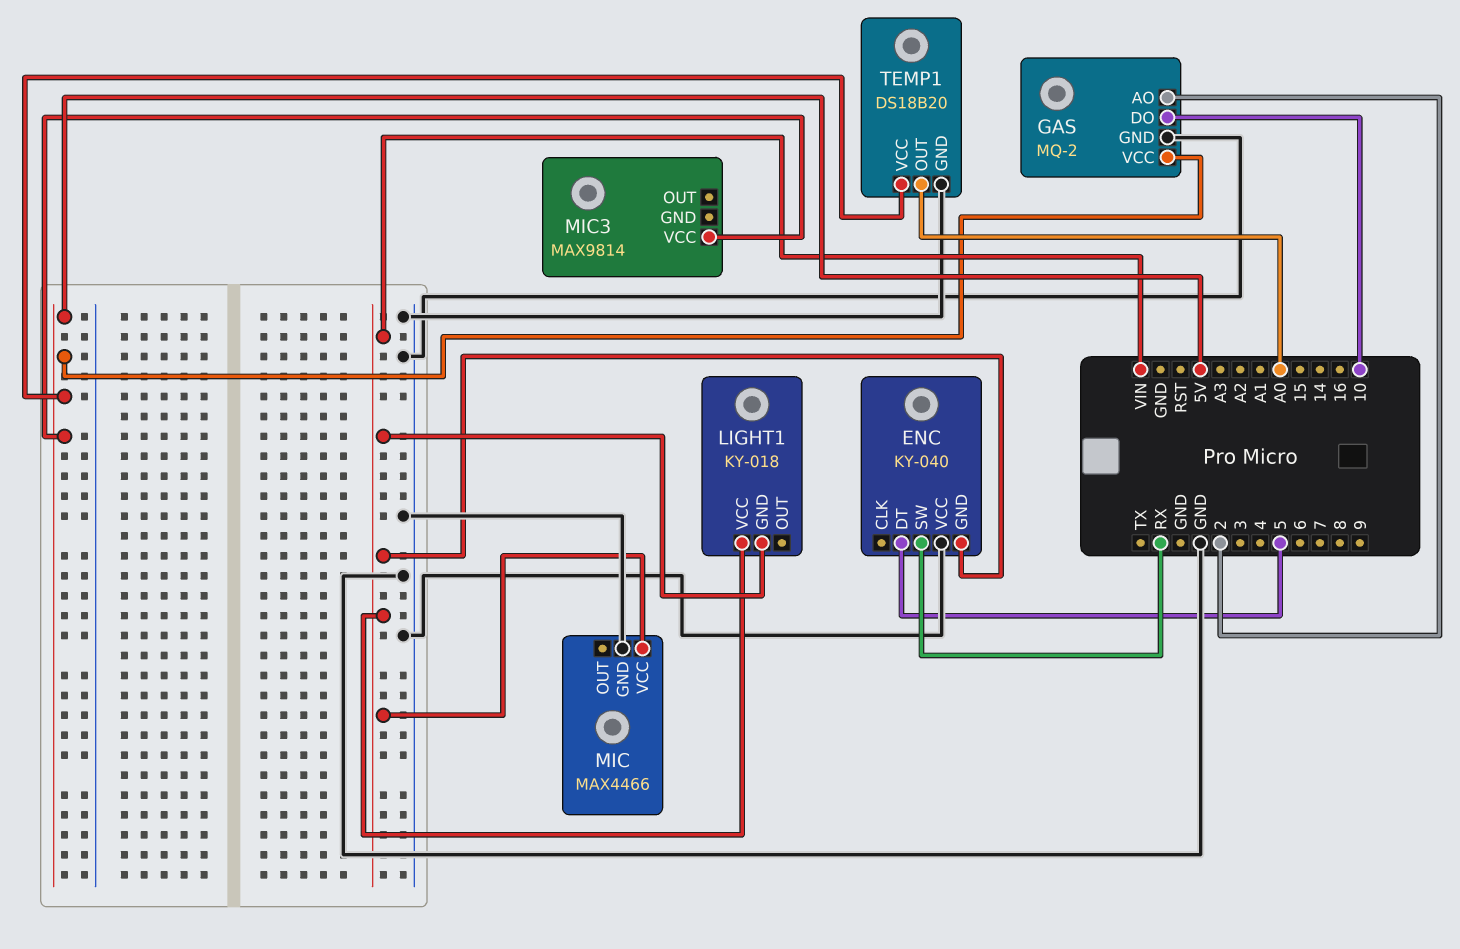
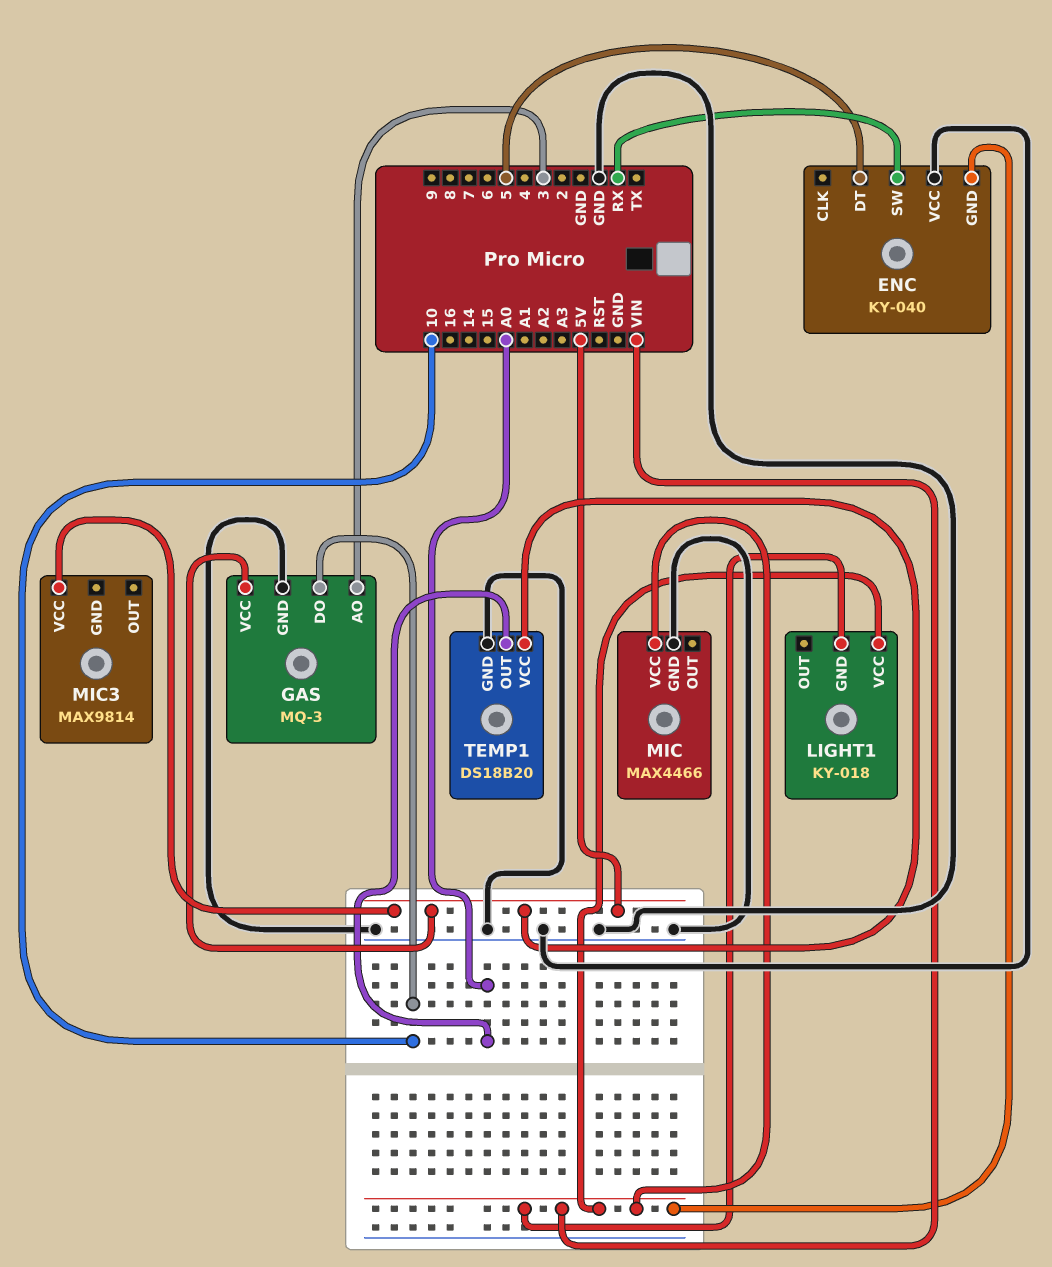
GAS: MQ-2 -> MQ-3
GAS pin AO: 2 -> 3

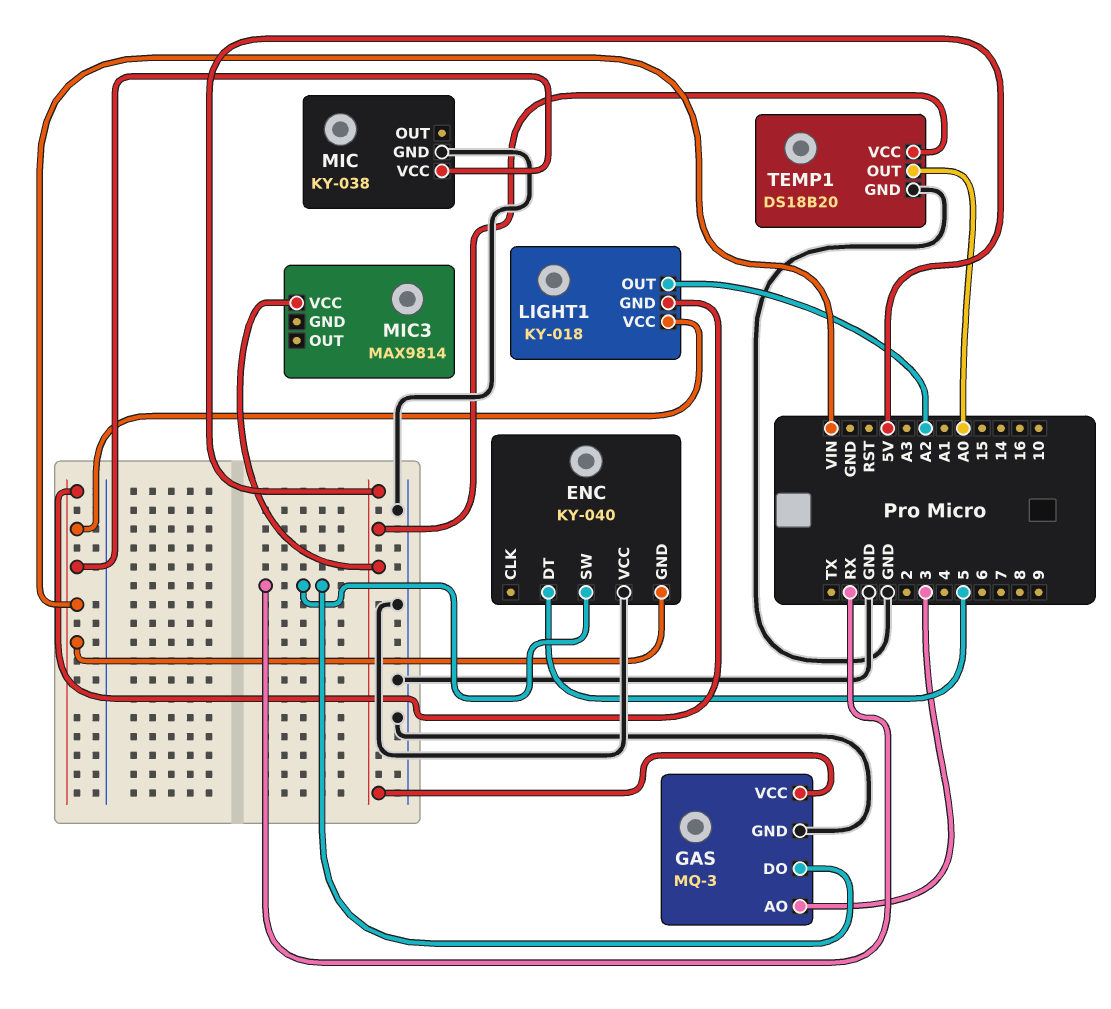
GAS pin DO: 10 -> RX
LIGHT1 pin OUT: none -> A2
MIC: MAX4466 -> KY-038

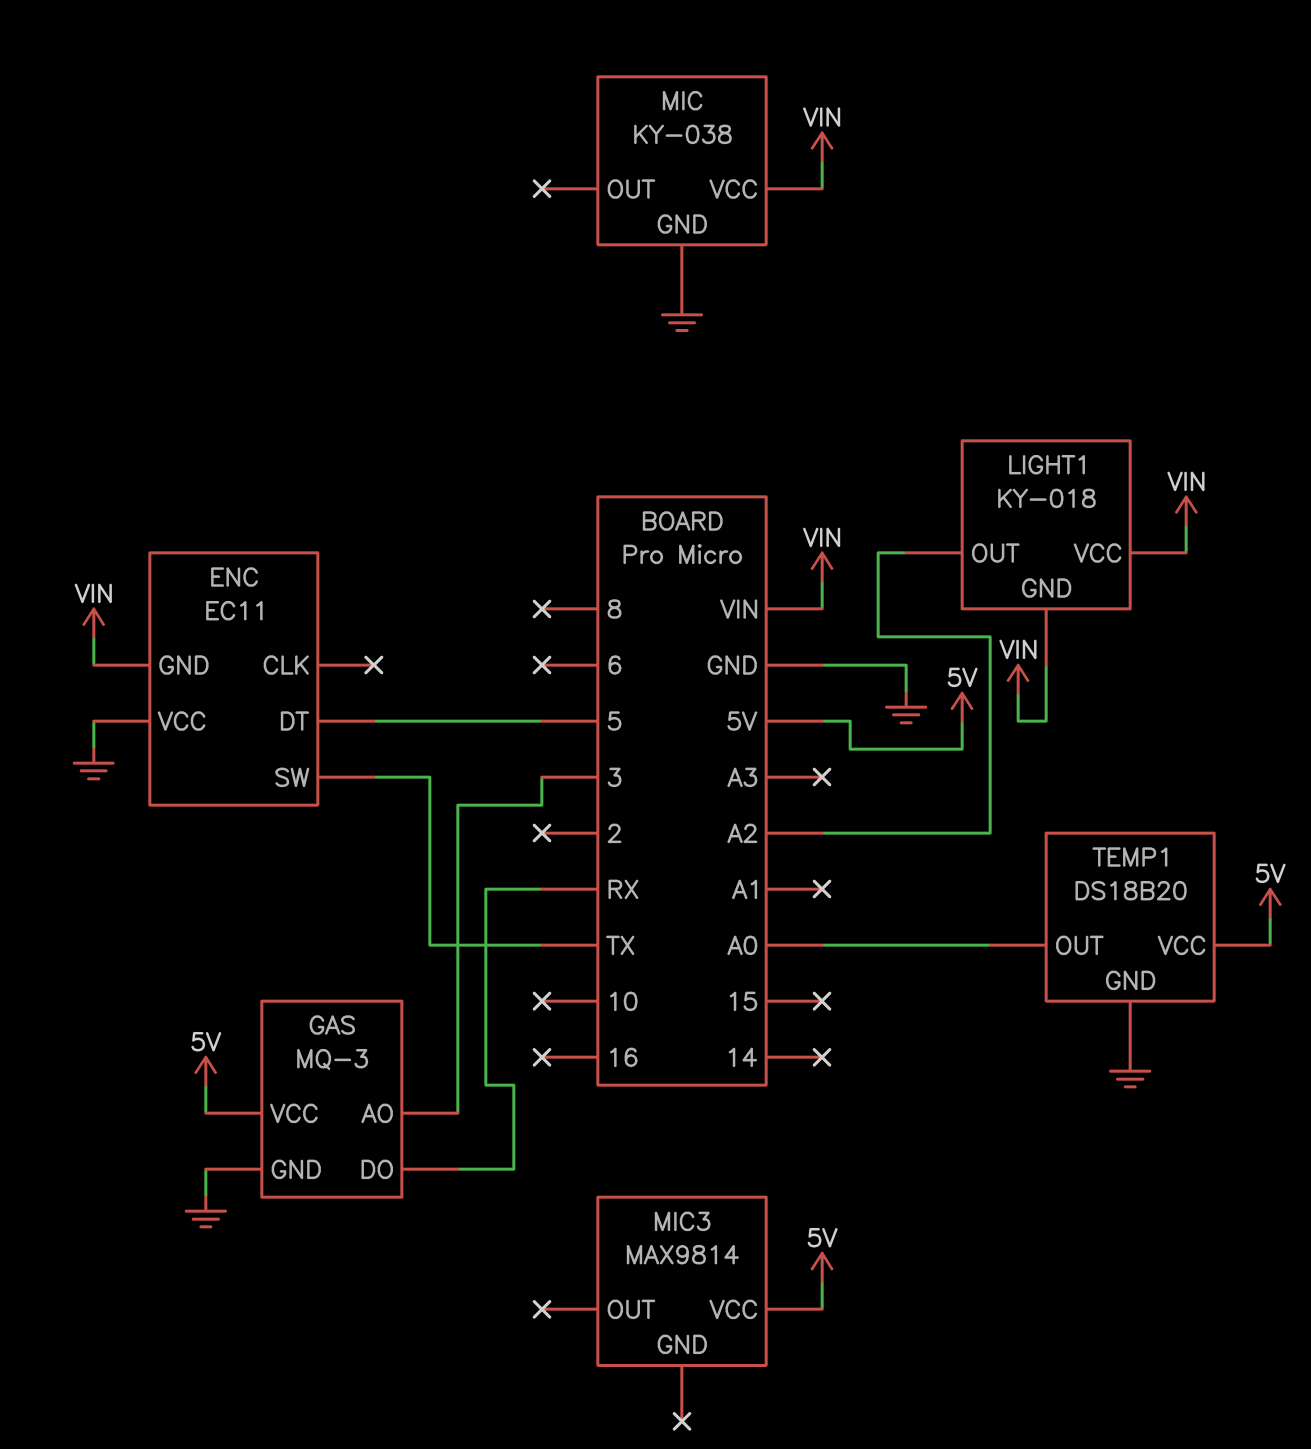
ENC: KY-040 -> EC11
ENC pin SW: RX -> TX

#####

Please keep the pictures out and reproduce the records above exactly.

▶ **Exercise result**
GAS: MQ-2 -> MQ-3
GAS pin AO: 2 -> 3

GAS pin DO: 10 -> RX
LIGHT1 pin OUT: none -> A2
MIC: MAX4466 -> KY-038

ENC: KY-040 -> EC11
ENC pin SW: RX -> TX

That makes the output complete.